[Spatial object tracking data]
****************
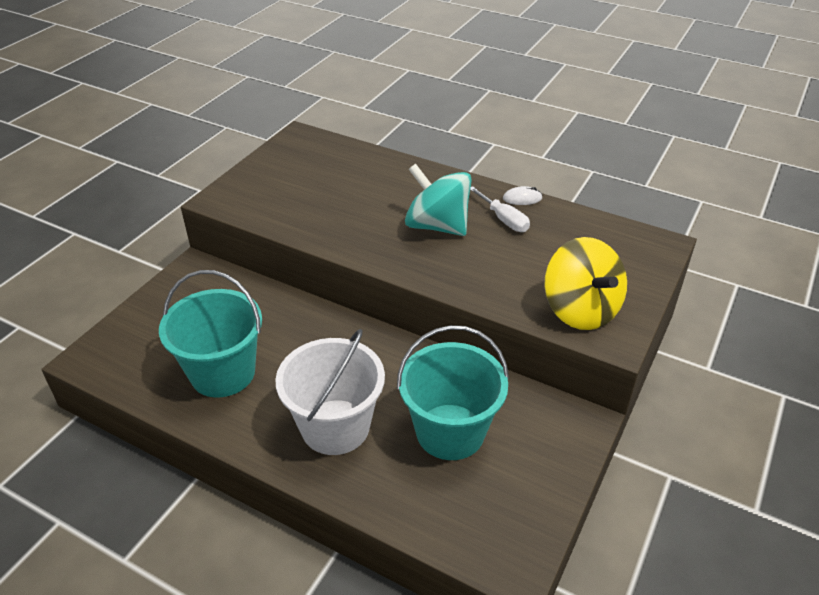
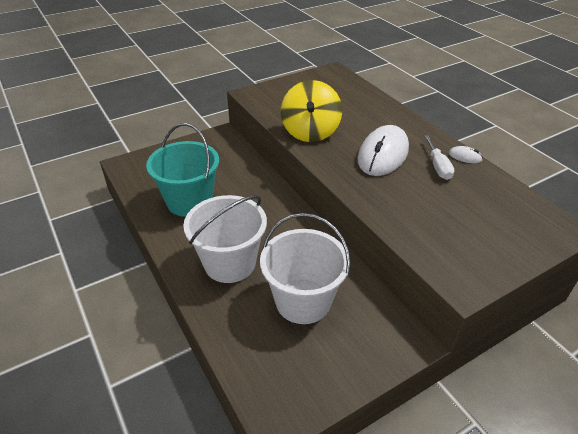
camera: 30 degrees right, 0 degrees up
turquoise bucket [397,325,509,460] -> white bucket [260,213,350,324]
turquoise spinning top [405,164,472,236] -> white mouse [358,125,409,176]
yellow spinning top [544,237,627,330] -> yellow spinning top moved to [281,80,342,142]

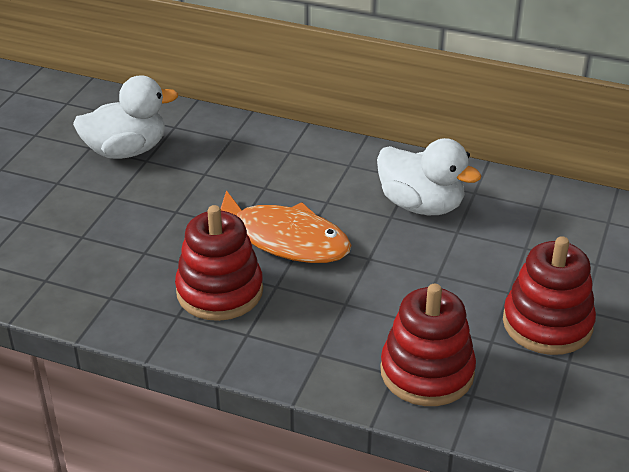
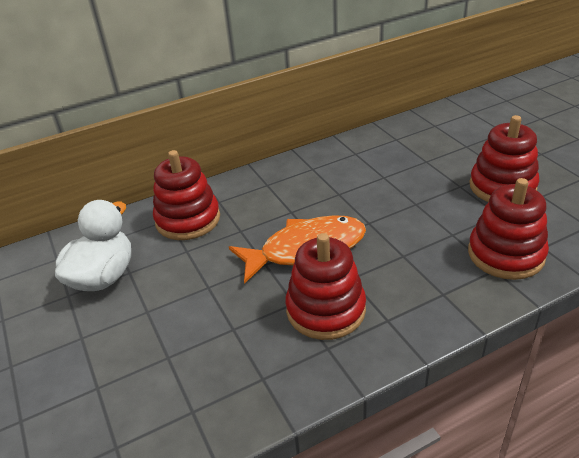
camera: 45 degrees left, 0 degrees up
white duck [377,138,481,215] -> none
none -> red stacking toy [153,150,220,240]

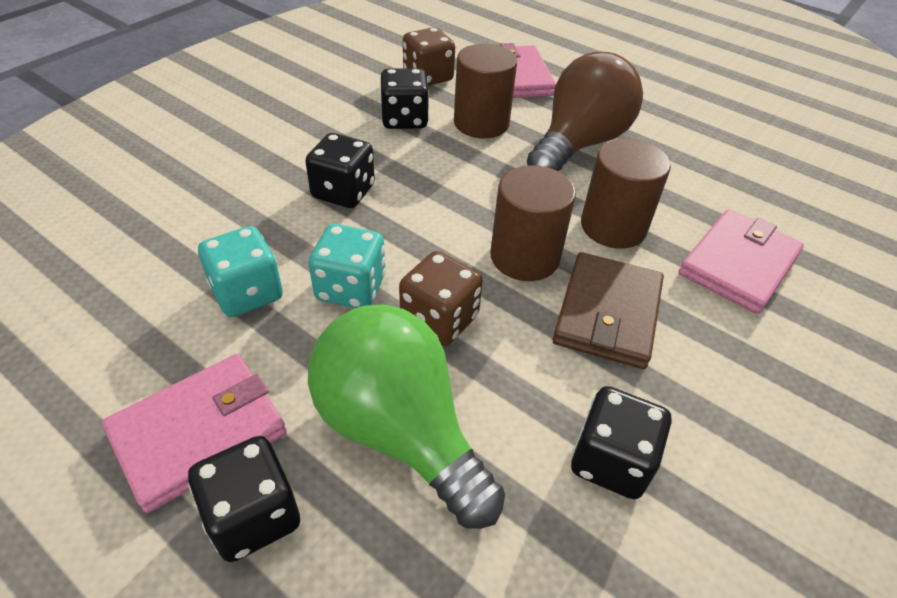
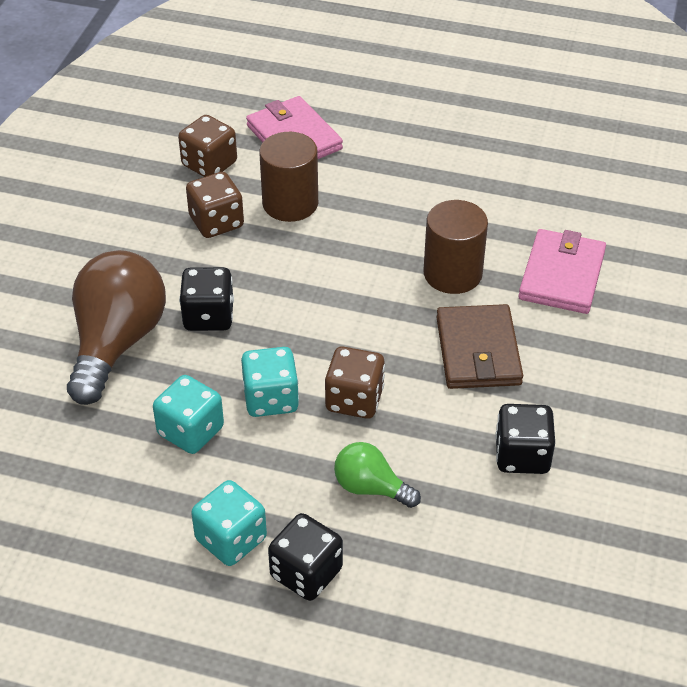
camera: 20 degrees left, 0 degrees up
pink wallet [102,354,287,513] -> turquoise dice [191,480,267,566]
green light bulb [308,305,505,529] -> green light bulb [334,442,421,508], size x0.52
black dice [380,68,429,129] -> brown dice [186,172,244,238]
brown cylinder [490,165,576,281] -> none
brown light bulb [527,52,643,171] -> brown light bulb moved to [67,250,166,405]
****************
* WORK ITEM *
Where the line containing "white duck [377,138,481,215] -> none" appears in the records above, begin copying and continue exactly through the last line, with nothing else; omit every picture.

* SOLUTION FOR THIS TASK *
white duck [377,138,481,215] -> none
none -> red stacking toy [153,150,220,240]

camera: 20 degrees left, 0 degrees up
pink wallet [102,354,287,513] -> turquoise dice [191,480,267,566]
green light bulb [308,305,505,529] -> green light bulb [334,442,421,508], size x0.52
black dice [380,68,429,129] -> brown dice [186,172,244,238]
brown cylinder [490,165,576,281] -> none
brown light bulb [527,52,643,171] -> brown light bulb moved to [67,250,166,405]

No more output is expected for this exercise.